**Task details**
Type out each entry exactly as it appears, but keep every image out.

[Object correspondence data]
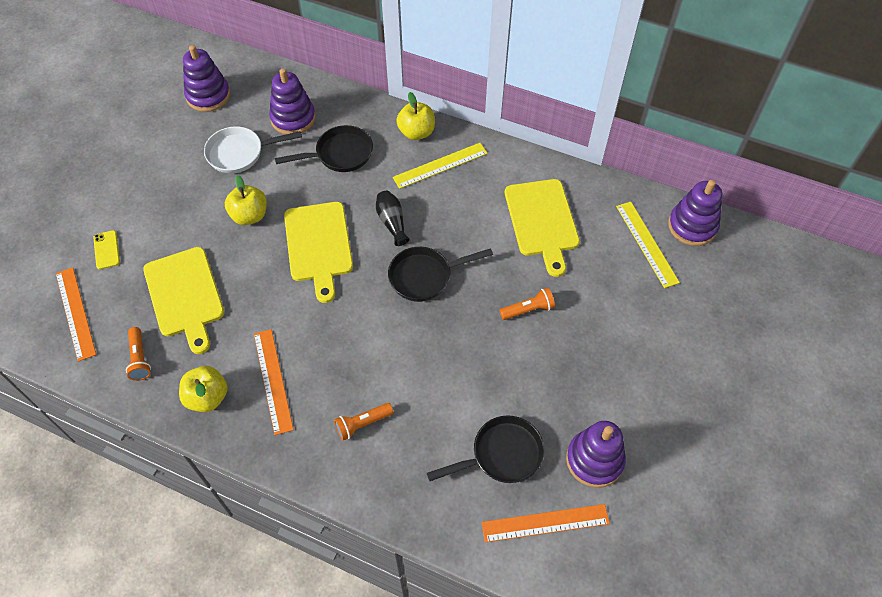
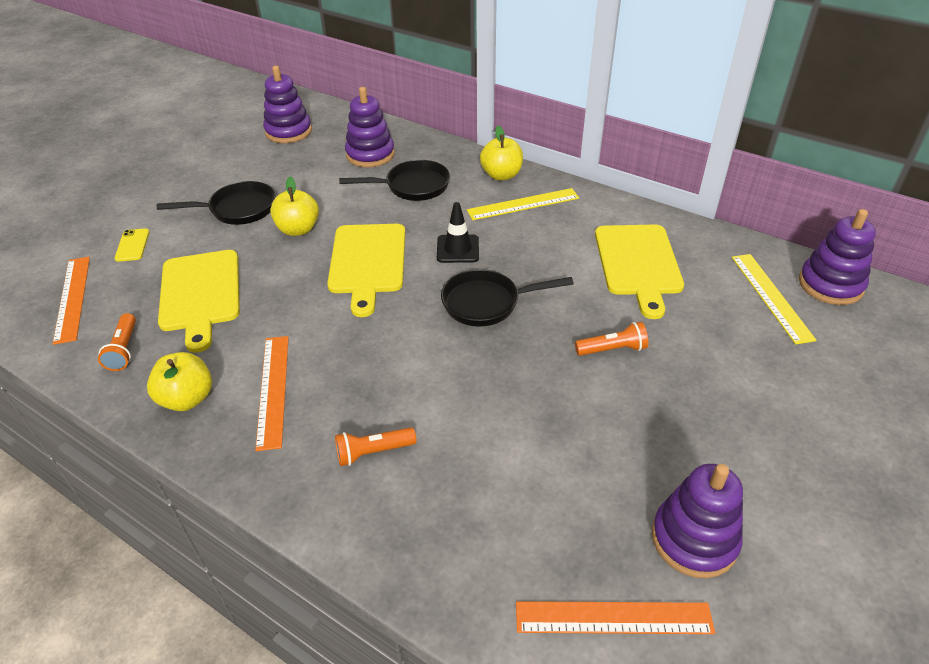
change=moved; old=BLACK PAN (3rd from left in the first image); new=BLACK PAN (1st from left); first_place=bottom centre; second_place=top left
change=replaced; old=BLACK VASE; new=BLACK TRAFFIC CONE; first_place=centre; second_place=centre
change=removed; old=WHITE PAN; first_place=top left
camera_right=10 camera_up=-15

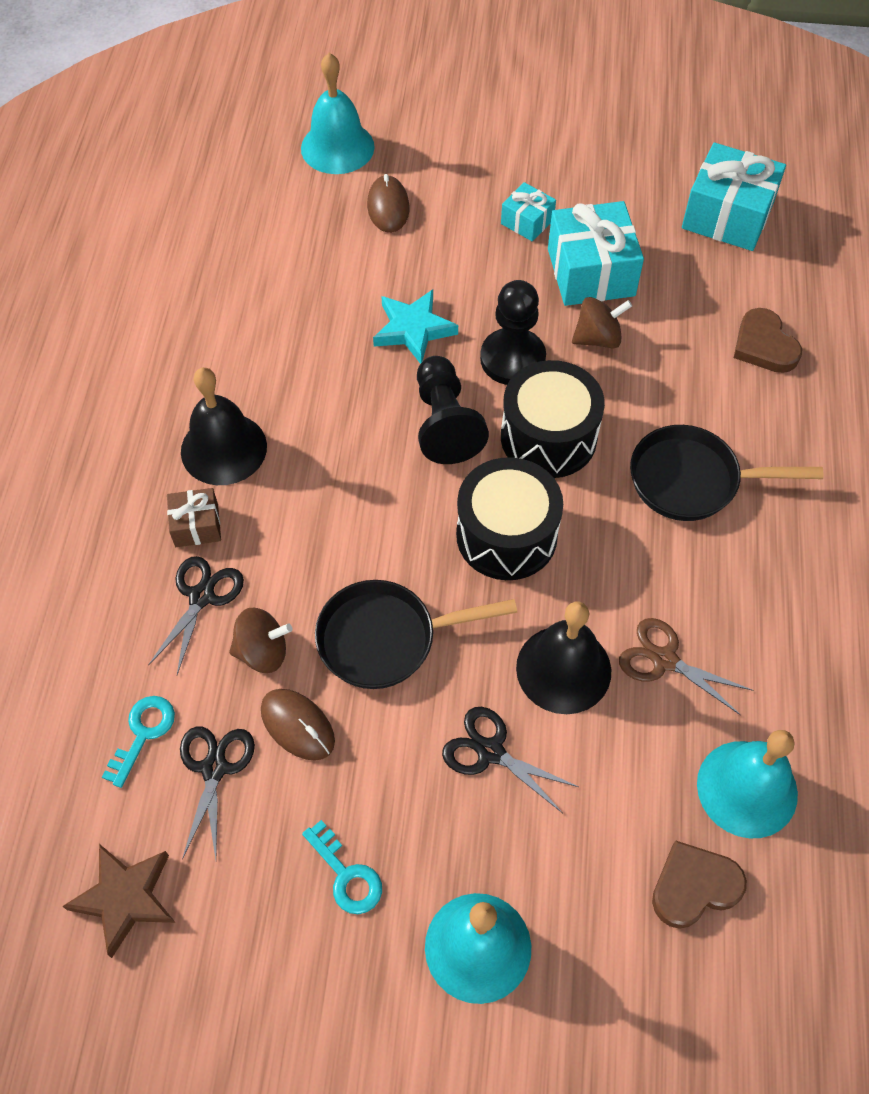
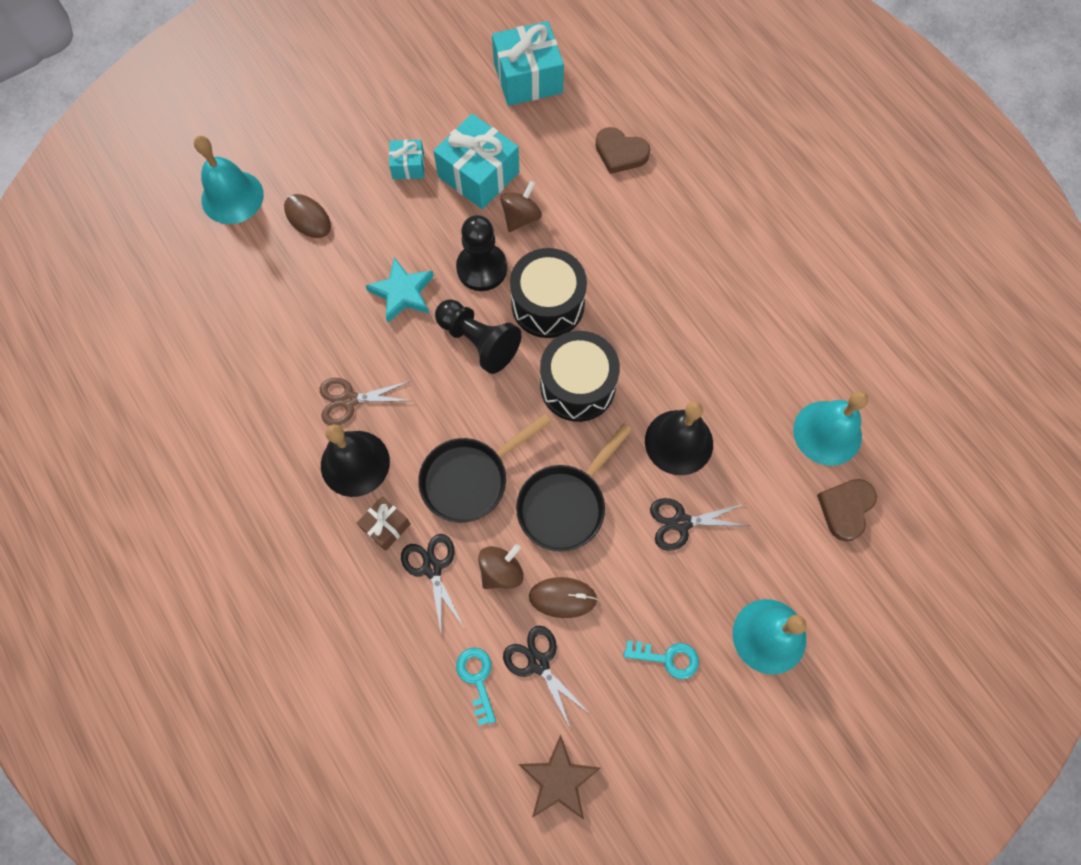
change=moved; old=BROWN SCISSORS; first_place=middle right; second_place=centre
change=moved; old=BLACK PAN (2nd from left in the first image); new=BLACK PAN (1st from left); first_place=middle right; second_place=centre
camera_right=-40 camera_up=10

**Task response**
change=moved; old=BLACK PAN (3rd from left in the first image); new=BLACK PAN (1st from left); first_place=bottom centre; second_place=top left
change=replaced; old=BLACK VASE; new=BLACK TRAFFIC CONE; first_place=centre; second_place=centre
change=removed; old=WHITE PAN; first_place=top left
camera_right=10 camera_up=-15

change=moved; old=BROWN SCISSORS; first_place=middle right; second_place=centre
change=moved; old=BLACK PAN (2nd from left in the first image); new=BLACK PAN (1st from left); first_place=middle right; second_place=centre
camera_right=-40 camera_up=10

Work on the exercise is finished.